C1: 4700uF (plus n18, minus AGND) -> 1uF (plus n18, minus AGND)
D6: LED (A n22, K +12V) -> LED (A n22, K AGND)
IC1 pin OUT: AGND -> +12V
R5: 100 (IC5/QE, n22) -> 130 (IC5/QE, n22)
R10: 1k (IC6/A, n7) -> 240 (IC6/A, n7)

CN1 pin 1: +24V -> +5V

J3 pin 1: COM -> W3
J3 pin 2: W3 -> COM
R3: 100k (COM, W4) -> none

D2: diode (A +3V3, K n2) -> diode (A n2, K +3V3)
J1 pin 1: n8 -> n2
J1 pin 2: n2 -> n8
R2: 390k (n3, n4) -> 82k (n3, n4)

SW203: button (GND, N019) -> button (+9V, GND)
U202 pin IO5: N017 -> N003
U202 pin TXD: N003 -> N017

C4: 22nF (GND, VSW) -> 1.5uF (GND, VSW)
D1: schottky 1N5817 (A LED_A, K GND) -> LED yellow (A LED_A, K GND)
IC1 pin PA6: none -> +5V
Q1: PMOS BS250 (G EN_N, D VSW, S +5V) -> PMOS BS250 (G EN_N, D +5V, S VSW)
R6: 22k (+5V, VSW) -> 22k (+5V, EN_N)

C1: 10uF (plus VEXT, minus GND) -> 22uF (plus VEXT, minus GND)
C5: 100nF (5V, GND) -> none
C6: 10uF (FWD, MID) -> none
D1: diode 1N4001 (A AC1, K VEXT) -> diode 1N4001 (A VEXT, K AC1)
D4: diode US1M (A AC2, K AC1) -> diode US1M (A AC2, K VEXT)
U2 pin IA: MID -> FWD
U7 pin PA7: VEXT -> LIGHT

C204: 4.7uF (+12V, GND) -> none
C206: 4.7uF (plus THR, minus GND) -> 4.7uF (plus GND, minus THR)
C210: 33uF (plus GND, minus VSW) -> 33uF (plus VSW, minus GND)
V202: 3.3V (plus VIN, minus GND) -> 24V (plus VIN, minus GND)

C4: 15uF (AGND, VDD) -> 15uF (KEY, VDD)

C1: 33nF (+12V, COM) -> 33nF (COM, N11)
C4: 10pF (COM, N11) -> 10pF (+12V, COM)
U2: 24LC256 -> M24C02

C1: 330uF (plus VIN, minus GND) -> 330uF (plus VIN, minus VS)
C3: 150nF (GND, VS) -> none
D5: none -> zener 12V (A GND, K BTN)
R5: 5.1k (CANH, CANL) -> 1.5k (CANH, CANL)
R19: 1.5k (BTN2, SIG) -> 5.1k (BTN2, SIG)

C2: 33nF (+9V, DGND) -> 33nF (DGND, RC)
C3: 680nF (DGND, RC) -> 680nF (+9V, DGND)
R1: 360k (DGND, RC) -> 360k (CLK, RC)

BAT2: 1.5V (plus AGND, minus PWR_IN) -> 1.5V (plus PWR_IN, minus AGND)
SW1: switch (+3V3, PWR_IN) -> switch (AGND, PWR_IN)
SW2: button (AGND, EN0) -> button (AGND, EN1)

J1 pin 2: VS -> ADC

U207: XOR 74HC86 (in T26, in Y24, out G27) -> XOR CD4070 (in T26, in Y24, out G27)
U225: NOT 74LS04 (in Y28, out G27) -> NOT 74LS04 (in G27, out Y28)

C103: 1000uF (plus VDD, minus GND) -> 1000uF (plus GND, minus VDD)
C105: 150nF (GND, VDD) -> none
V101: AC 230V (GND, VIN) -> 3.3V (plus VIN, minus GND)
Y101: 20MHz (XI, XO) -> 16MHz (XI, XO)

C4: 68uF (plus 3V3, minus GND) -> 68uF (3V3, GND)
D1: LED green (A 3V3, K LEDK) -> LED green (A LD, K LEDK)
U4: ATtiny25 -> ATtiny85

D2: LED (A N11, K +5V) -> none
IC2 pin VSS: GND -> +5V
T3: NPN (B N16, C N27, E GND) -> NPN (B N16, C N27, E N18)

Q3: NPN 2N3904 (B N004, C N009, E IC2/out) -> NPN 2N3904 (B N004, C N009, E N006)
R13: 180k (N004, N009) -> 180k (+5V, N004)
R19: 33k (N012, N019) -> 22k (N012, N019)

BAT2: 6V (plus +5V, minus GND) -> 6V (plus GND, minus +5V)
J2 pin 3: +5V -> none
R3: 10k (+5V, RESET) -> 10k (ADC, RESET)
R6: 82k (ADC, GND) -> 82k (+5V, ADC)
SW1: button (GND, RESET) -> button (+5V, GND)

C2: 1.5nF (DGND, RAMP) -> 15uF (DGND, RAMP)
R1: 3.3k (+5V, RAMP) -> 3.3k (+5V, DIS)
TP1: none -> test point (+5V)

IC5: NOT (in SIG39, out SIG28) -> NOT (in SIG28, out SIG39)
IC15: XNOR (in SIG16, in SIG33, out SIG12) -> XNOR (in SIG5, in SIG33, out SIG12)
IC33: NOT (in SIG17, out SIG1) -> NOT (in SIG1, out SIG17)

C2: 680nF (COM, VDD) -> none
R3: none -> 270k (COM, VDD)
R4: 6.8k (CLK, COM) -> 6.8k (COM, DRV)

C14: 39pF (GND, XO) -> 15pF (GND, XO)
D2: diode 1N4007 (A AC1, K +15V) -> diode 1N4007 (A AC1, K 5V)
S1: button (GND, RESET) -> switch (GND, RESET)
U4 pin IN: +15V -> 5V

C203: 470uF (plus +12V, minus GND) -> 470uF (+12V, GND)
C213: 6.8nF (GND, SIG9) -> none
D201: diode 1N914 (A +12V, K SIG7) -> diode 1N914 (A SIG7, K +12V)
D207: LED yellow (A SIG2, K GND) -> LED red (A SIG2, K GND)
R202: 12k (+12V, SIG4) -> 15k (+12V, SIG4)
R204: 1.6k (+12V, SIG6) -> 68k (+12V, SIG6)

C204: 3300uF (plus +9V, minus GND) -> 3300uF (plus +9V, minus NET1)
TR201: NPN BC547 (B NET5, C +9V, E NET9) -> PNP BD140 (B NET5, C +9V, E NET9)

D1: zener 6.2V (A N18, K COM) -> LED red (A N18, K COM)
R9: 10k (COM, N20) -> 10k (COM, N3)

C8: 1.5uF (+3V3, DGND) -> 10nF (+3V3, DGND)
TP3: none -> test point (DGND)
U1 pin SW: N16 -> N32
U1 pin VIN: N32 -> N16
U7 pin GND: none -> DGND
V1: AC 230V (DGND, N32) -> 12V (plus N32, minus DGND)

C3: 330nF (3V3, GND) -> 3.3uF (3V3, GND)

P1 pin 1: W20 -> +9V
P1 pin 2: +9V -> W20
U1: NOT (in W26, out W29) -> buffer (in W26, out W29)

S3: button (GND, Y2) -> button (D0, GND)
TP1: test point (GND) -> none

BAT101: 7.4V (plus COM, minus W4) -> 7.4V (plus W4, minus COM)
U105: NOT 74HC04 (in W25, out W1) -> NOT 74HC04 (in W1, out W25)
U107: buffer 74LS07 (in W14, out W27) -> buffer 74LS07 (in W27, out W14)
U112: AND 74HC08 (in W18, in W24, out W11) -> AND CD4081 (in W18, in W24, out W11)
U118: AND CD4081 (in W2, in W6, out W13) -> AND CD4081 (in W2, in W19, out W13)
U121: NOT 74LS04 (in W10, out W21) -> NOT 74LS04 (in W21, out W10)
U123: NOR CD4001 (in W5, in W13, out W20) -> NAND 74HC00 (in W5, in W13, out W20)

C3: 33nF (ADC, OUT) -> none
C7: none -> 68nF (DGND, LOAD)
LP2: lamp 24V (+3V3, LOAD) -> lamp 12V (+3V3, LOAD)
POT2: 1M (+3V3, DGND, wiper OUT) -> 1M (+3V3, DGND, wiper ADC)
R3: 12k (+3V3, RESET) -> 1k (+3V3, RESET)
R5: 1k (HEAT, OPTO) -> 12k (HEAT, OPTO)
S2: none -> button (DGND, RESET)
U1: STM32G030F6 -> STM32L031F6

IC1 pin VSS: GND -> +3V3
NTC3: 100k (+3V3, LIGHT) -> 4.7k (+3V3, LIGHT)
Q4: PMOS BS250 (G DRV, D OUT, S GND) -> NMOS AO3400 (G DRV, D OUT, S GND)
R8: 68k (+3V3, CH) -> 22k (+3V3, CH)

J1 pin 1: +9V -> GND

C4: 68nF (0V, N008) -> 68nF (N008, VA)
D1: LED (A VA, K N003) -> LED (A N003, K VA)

__________________________________________________

From the beginning of the listing above down to the line with "C4: 22nF (GND, VSW) -> 1.5uF (GND, VSW)", every line should be restated exactly.

C1: 4700uF (plus n18, minus AGND) -> 1uF (plus n18, minus AGND)
D6: LED (A n22, K +12V) -> LED (A n22, K AGND)
IC1 pin OUT: AGND -> +12V
R5: 100 (IC5/QE, n22) -> 130 (IC5/QE, n22)
R10: 1k (IC6/A, n7) -> 240 (IC6/A, n7)

CN1 pin 1: +24V -> +5V

J3 pin 1: COM -> W3
J3 pin 2: W3 -> COM
R3: 100k (COM, W4) -> none

D2: diode (A +3V3, K n2) -> diode (A n2, K +3V3)
J1 pin 1: n8 -> n2
J1 pin 2: n2 -> n8
R2: 390k (n3, n4) -> 82k (n3, n4)

SW203: button (GND, N019) -> button (+9V, GND)
U202 pin IO5: N017 -> N003
U202 pin TXD: N003 -> N017

C4: 22nF (GND, VSW) -> 1.5uF (GND, VSW)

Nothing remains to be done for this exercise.